Using the records below, write out the line with "(375, 361) = (438, 259): turquoise" and each line after it through the final one, exactly, and only those.

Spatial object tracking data
□ □ □

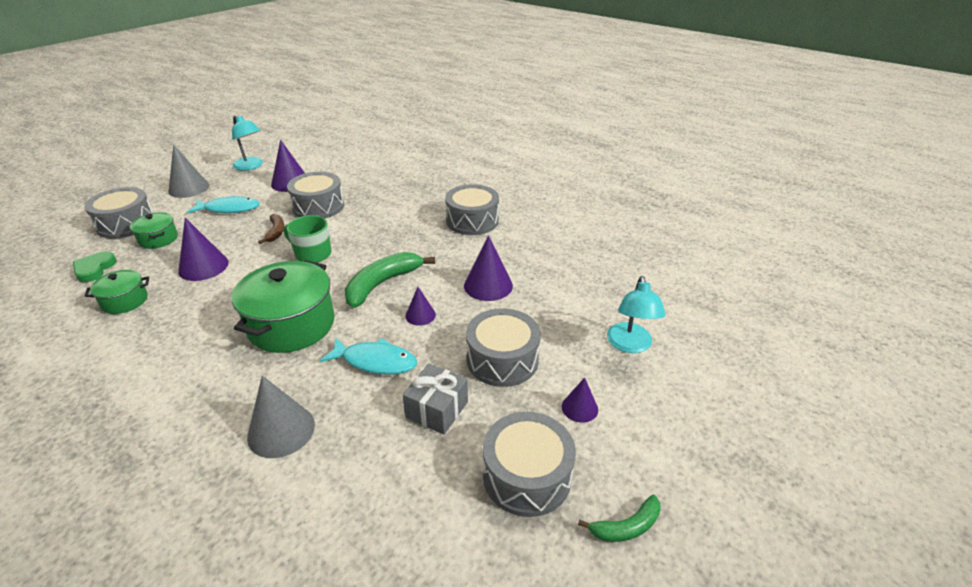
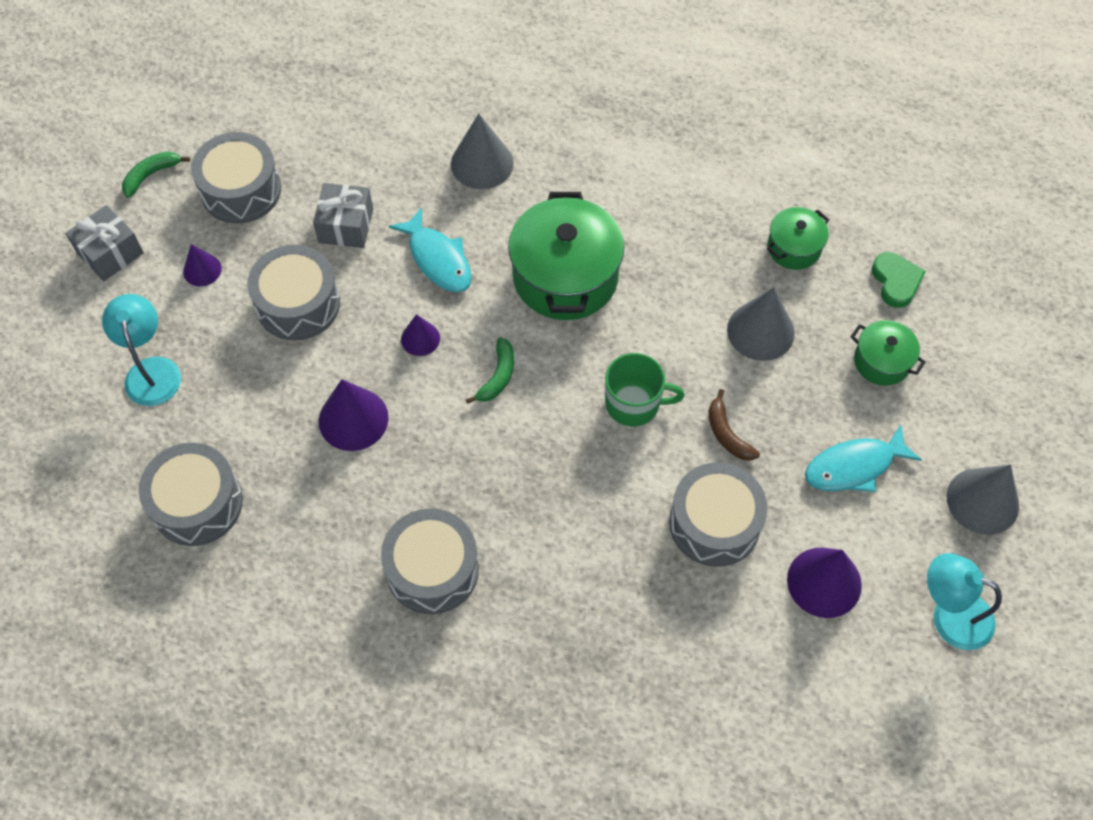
camera: 160 degrees right, 25 degrees up
(126, 224) = (968, 377): grey drum -> grey drum (197, 503)
(203, 266) = (760, 331): purple cone -> grey cone
(375, 361) = (438, 259): turquoise fish -> turquoise fish turned 120 degrees counterclockwise
(382, 284) = (498, 376): green banana -> green banana, size x0.55
(670, 448) = (110, 253): none -> grey gift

□ □ □

Solution to the problem
(375, 361) = (438, 259): turquoise fish -> turquoise fish turned 120 degrees counterclockwise
(382, 284) = (498, 376): green banana -> green banana, size x0.55
(670, 448) = (110, 253): none -> grey gift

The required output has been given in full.